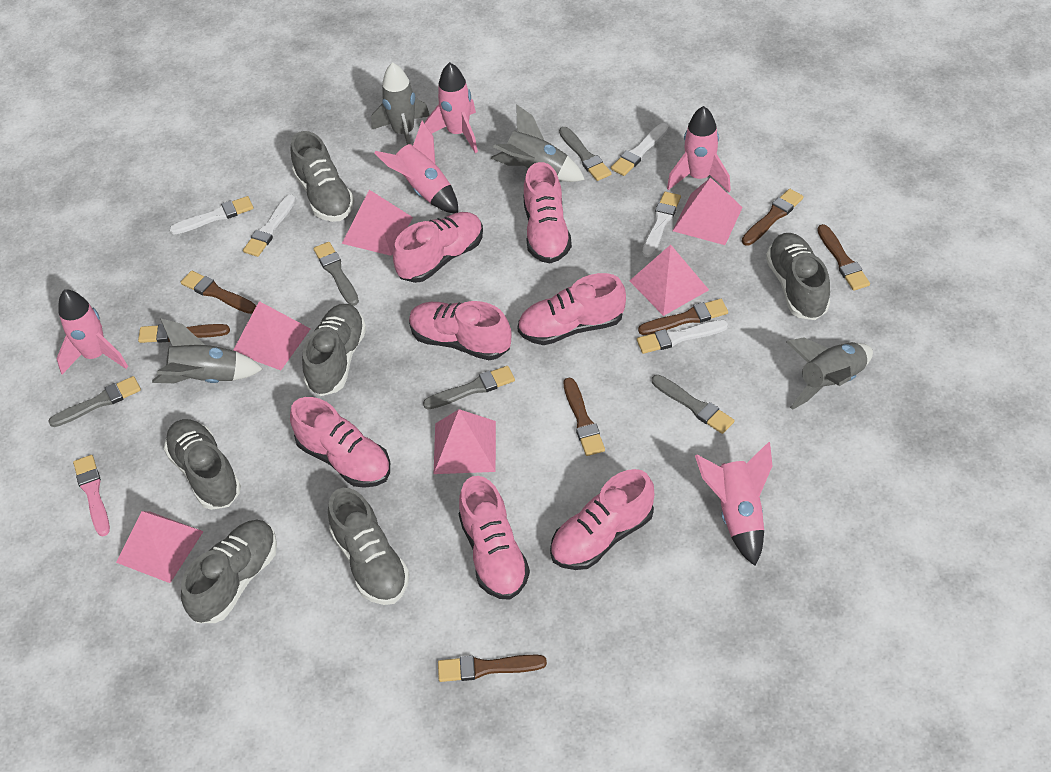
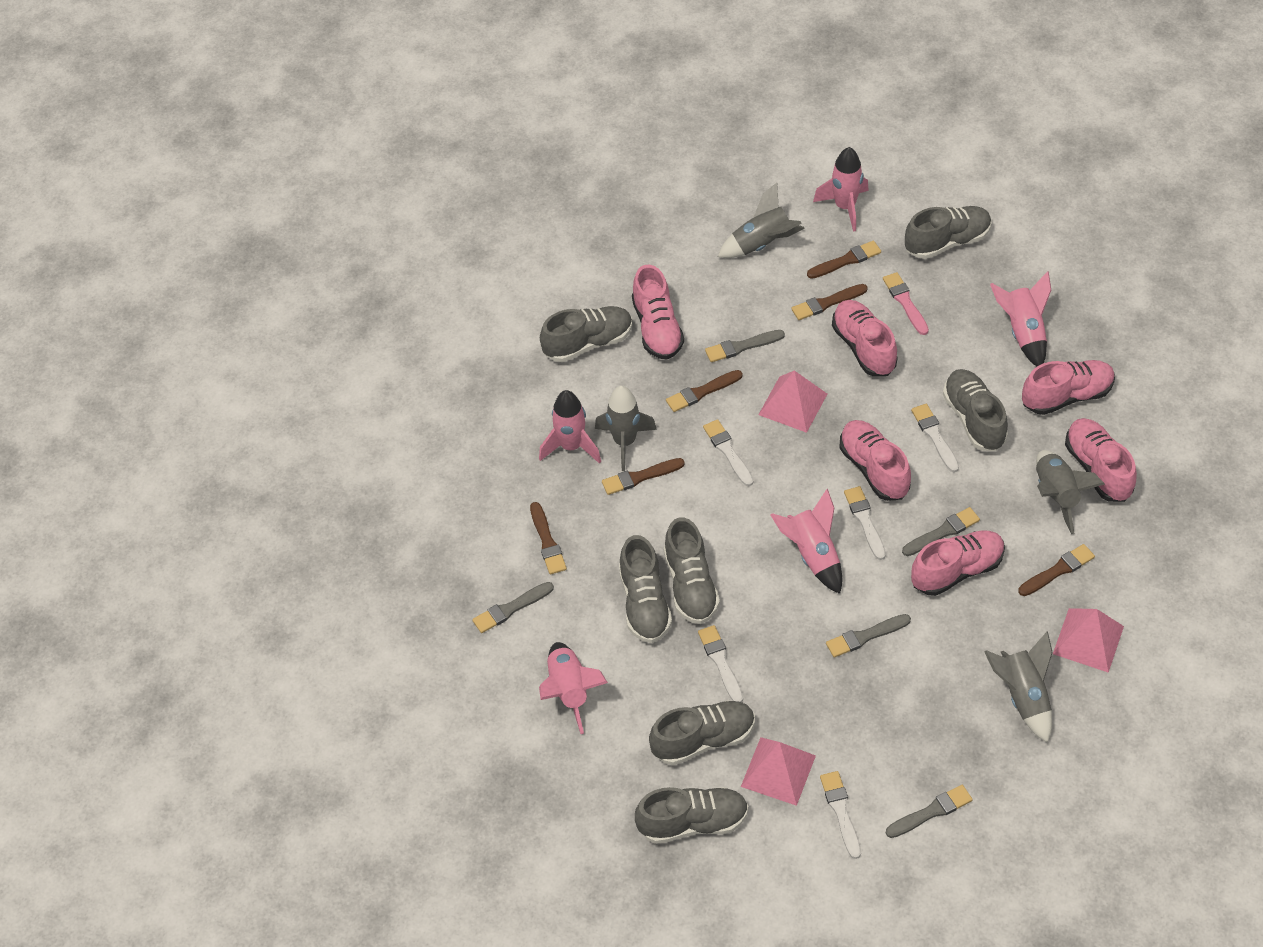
brown brush: 7 -> 6
grey shoe: 6 -> 7
pink pyramid: 6 -> 3
pink shoe: 7 -> 6

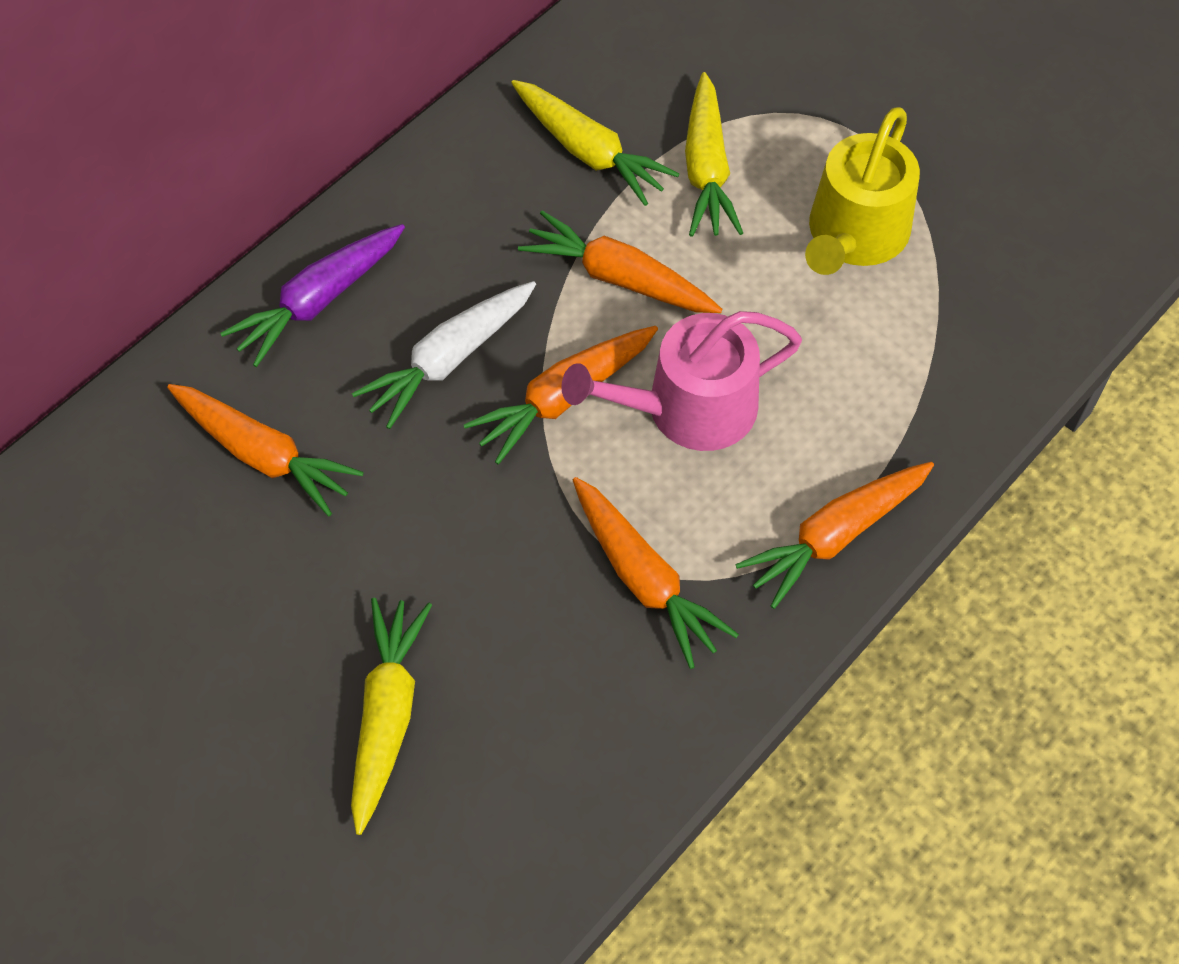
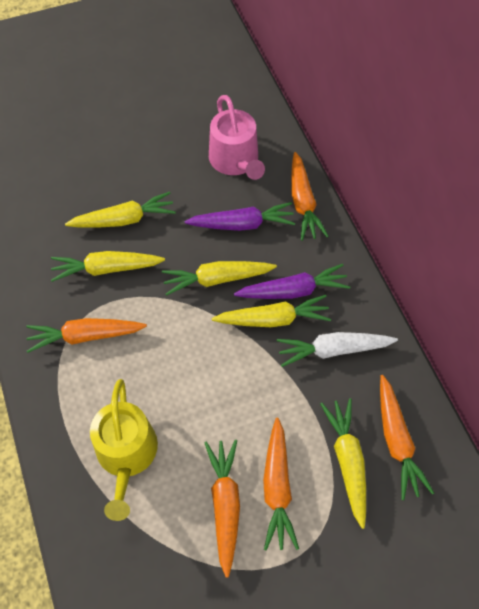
purple carrot: 1 -> 2
yellow carrot: 3 -> 5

What to do - Please retype the listing in full, exactly as given, and skip every image.

Worked solution -
brown brush: 7 -> 6
grey shoe: 6 -> 7
pink pyramid: 6 -> 3
pink shoe: 7 -> 6

purple carrot: 1 -> 2
yellow carrot: 3 -> 5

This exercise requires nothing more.